REQUIREMENT: Among the entries that follow, find every line with the word "yellow" and copy it.

EXERCISE DATA:
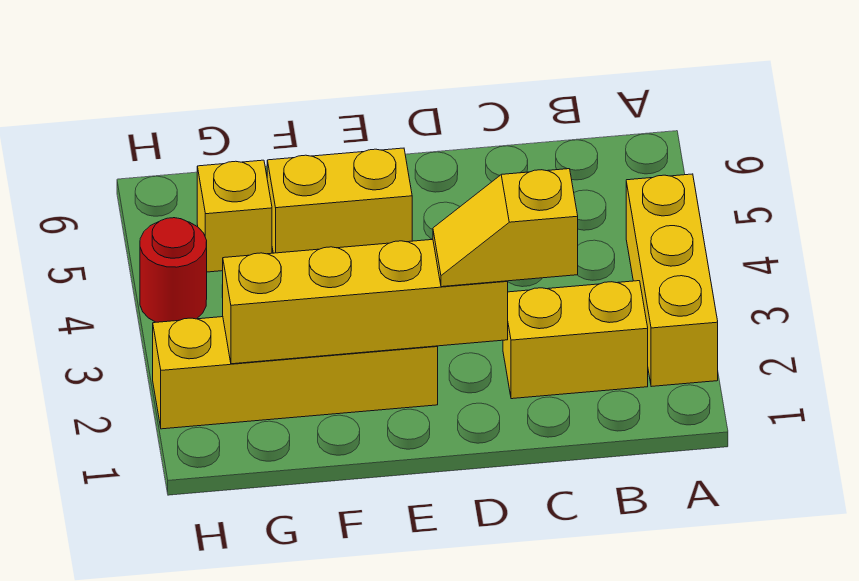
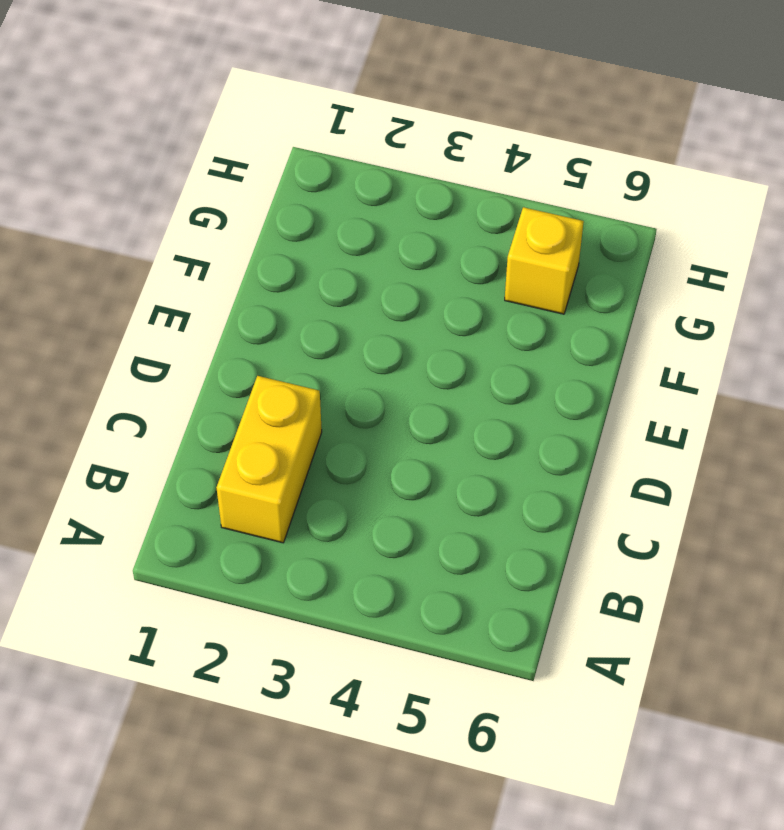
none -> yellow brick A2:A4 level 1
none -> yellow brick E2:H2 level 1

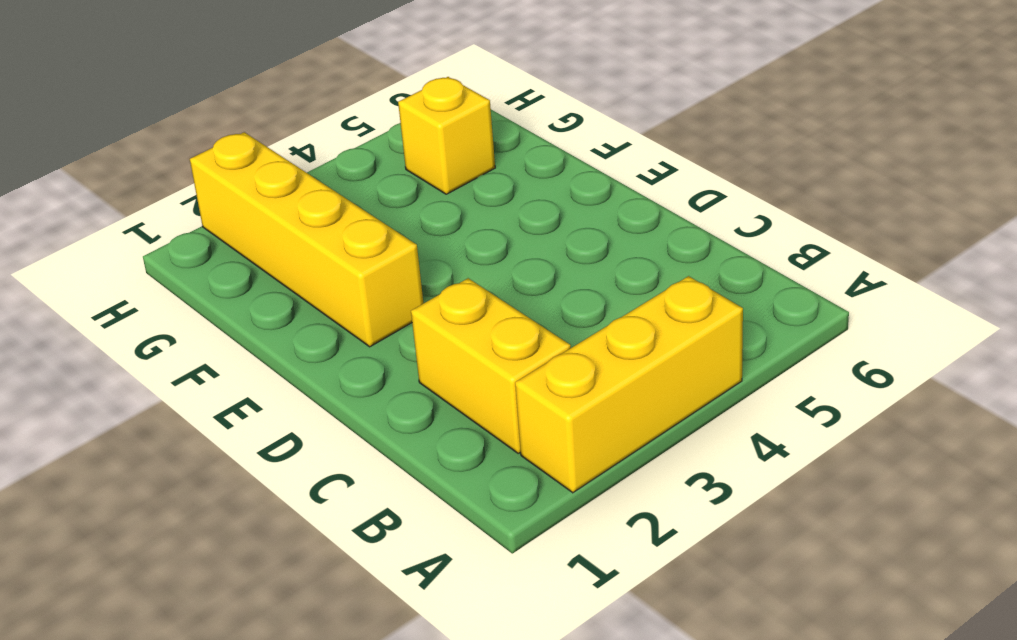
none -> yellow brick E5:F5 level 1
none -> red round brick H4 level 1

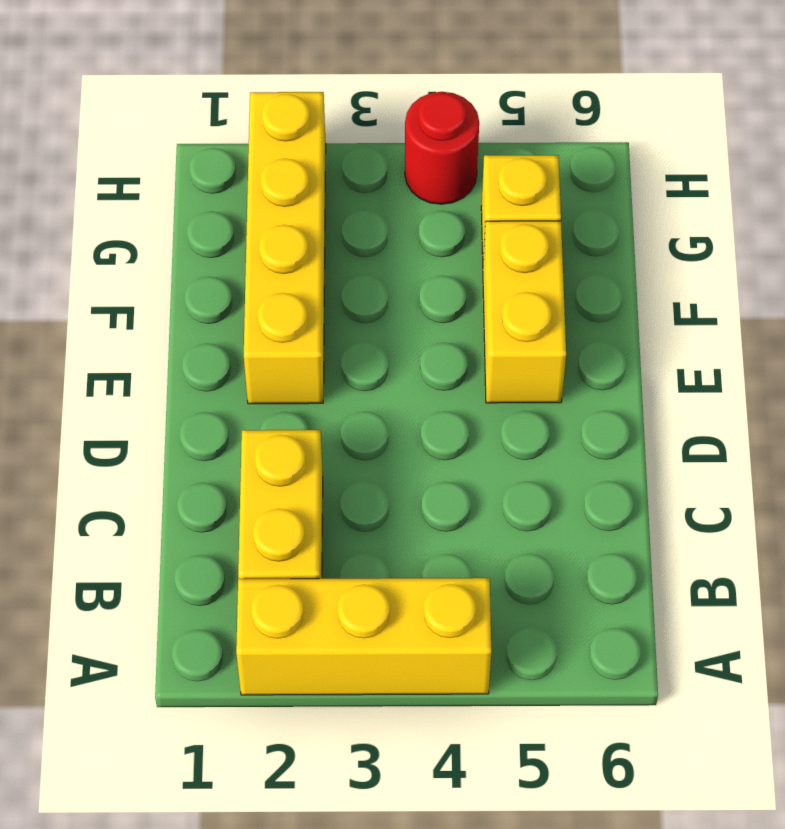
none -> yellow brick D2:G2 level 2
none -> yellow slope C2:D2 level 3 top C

EXERCISE SOLUTION:
none -> yellow brick A2:A4 level 1
none -> yellow brick E2:H2 level 1
none -> yellow brick E5:F5 level 1
none -> yellow brick D2:G2 level 2
none -> yellow slope C2:D2 level 3 top C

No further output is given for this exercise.